Data records:
--------------------

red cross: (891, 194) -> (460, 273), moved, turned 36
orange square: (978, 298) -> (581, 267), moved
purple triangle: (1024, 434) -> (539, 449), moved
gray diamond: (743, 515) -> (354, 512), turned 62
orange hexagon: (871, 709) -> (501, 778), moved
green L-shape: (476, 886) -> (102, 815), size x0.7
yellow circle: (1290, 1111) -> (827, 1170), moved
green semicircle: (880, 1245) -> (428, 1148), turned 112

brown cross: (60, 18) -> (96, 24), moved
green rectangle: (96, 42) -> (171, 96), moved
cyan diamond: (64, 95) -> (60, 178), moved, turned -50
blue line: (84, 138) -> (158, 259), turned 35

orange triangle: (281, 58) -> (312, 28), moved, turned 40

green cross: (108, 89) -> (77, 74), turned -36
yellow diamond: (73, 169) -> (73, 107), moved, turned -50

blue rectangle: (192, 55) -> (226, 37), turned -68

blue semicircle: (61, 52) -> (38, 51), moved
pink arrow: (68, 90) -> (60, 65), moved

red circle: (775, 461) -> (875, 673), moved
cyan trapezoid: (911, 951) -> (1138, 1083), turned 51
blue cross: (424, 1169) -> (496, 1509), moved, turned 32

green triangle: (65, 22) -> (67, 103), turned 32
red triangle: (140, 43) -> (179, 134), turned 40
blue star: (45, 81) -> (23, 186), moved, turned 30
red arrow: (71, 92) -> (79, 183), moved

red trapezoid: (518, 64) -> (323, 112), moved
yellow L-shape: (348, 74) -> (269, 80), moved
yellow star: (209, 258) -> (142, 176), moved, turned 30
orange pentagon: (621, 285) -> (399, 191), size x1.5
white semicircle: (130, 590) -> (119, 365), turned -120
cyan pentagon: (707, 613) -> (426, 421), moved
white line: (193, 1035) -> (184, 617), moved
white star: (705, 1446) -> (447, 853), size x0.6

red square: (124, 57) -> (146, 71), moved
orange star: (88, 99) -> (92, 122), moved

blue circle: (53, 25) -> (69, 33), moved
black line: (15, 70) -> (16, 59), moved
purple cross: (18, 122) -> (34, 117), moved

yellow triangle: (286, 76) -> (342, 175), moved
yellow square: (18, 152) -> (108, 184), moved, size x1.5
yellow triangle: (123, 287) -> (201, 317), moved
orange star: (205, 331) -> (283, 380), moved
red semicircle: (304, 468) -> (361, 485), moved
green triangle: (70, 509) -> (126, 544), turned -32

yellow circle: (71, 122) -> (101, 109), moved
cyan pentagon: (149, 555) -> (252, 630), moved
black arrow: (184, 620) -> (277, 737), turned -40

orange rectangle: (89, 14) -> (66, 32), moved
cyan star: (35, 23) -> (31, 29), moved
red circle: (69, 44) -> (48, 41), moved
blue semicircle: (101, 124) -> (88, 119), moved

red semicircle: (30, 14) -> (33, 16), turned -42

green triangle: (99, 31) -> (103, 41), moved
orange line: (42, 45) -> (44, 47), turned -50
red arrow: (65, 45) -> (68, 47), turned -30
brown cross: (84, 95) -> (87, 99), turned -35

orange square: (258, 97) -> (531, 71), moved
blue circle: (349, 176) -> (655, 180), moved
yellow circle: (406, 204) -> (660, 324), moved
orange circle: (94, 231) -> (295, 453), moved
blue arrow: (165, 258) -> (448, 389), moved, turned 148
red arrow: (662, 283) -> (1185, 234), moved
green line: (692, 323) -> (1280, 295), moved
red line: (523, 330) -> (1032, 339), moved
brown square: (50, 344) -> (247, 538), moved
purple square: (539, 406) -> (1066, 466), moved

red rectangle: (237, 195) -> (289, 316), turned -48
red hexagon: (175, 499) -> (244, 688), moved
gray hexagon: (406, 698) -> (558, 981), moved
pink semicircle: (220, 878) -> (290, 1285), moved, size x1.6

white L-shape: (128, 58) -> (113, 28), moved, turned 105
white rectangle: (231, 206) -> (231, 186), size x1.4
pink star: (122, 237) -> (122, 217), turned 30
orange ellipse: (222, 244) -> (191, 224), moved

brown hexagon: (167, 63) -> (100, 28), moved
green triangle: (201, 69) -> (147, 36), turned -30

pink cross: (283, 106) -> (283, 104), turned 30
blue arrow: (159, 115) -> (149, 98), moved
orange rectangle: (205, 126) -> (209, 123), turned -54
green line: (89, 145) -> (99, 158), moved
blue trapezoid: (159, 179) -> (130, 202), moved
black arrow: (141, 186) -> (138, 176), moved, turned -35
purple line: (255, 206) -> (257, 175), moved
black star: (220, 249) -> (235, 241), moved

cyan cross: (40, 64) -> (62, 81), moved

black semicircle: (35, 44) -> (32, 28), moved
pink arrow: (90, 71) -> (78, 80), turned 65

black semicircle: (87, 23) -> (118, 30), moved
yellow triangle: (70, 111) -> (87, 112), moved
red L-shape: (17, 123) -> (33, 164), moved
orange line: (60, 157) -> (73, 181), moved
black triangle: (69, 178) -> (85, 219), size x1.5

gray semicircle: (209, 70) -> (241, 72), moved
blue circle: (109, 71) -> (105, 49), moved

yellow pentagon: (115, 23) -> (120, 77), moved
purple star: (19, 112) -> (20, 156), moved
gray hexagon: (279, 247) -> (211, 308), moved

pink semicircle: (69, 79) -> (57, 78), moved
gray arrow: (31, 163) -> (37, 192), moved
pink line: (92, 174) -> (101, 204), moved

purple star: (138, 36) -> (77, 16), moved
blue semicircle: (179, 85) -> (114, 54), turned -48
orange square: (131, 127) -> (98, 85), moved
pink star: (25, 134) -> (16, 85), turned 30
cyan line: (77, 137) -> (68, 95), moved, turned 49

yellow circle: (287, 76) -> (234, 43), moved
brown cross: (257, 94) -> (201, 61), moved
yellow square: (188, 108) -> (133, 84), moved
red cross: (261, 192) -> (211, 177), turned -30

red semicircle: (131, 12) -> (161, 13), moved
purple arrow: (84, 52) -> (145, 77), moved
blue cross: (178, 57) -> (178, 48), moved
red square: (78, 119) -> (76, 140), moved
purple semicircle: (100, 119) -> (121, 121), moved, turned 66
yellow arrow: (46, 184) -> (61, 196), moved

--------------------

### TASK TO CARRY OUT
Lines from the top of the entries above to the line that contains "yellow square: (18, 152)" should be set down exactly, please, with both ends kept and nothing added.

### WRITTEN ANSWER
red cross: (891, 194) -> (460, 273), moved, turned 36
orange square: (978, 298) -> (581, 267), moved
purple triangle: (1024, 434) -> (539, 449), moved
gray diamond: (743, 515) -> (354, 512), turned 62
orange hexagon: (871, 709) -> (501, 778), moved
green L-shape: (476, 886) -> (102, 815), size x0.7
yellow circle: (1290, 1111) -> (827, 1170), moved
green semicircle: (880, 1245) -> (428, 1148), turned 112

brown cross: (60, 18) -> (96, 24), moved
green rectangle: (96, 42) -> (171, 96), moved
cyan diamond: (64, 95) -> (60, 178), moved, turned -50
blue line: (84, 138) -> (158, 259), turned 35

orange triangle: (281, 58) -> (312, 28), moved, turned 40

green cross: (108, 89) -> (77, 74), turned -36
yellow diamond: (73, 169) -> (73, 107), moved, turned -50

blue rectangle: (192, 55) -> (226, 37), turned -68

blue semicircle: (61, 52) -> (38, 51), moved
pink arrow: (68, 90) -> (60, 65), moved

red circle: (775, 461) -> (875, 673), moved
cyan trapezoid: (911, 951) -> (1138, 1083), turned 51
blue cross: (424, 1169) -> (496, 1509), moved, turned 32

green triangle: (65, 22) -> (67, 103), turned 32
red triangle: (140, 43) -> (179, 134), turned 40
blue star: (45, 81) -> (23, 186), moved, turned 30
red arrow: (71, 92) -> (79, 183), moved

red trapezoid: (518, 64) -> (323, 112), moved
yellow L-shape: (348, 74) -> (269, 80), moved
yellow star: (209, 258) -> (142, 176), moved, turned 30
orange pentagon: (621, 285) -> (399, 191), size x1.5
white semicircle: (130, 590) -> (119, 365), turned -120
cyan pentagon: (707, 613) -> (426, 421), moved
white line: (193, 1035) -> (184, 617), moved
white star: (705, 1446) -> (447, 853), size x0.6

red square: (124, 57) -> (146, 71), moved
orange star: (88, 99) -> (92, 122), moved

blue circle: (53, 25) -> (69, 33), moved
black line: (15, 70) -> (16, 59), moved
purple cross: (18, 122) -> (34, 117), moved

yellow triangle: (286, 76) -> (342, 175), moved
yellow square: (18, 152) -> (108, 184), moved, size x1.5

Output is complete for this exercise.